Brief
Everything in the listing below should be written out again exactly, except the pictures.

Provided material
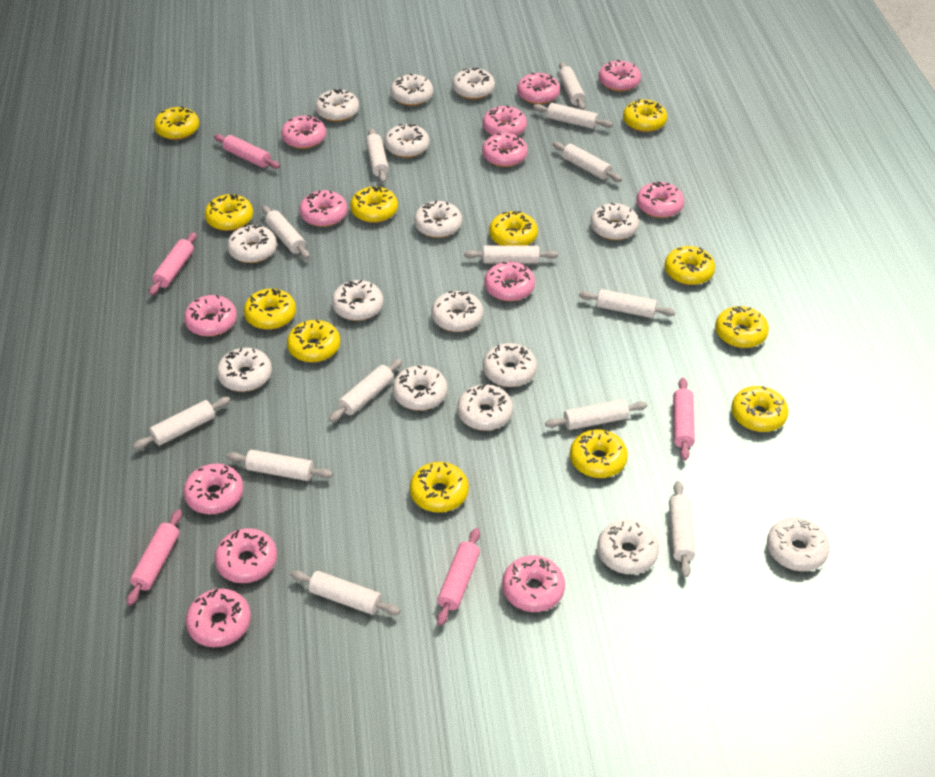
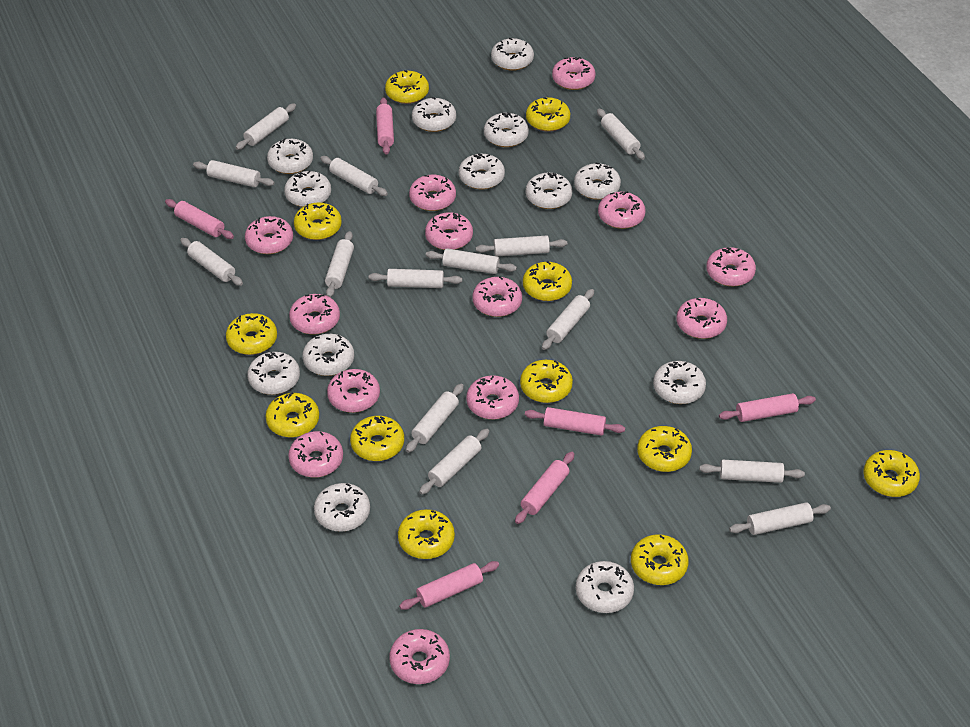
pink rolling pin: 5 -> 6
white donut: 15 -> 13
white rolling pin: 13 -> 14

Solution to this task
pink rolling pin: 5 -> 6
white donut: 15 -> 13
white rolling pin: 13 -> 14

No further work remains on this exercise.